Dataset section:

————

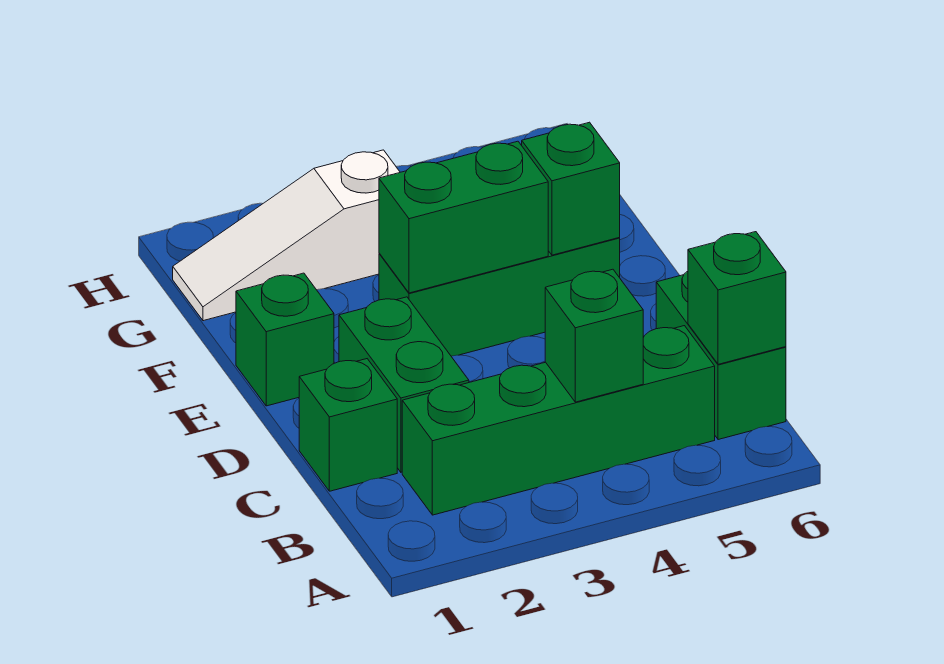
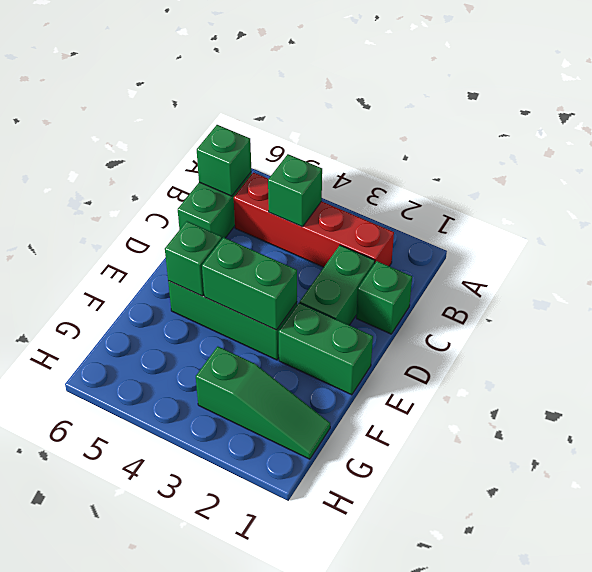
green brick B2:B5 level 1 -> red brick B2:B5 level 1
green brick E1 level 1 -> green brick E1:E2 level 1
white slope G1:G3 level 1 top 3 -> green slope G1:G3 level 1 top 3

————

Task prompt: Word for word, return the material above; the pictures stay out.

Response:
green brick B2:B5 level 1 -> red brick B2:B5 level 1
green brick E1 level 1 -> green brick E1:E2 level 1
white slope G1:G3 level 1 top 3 -> green slope G1:G3 level 1 top 3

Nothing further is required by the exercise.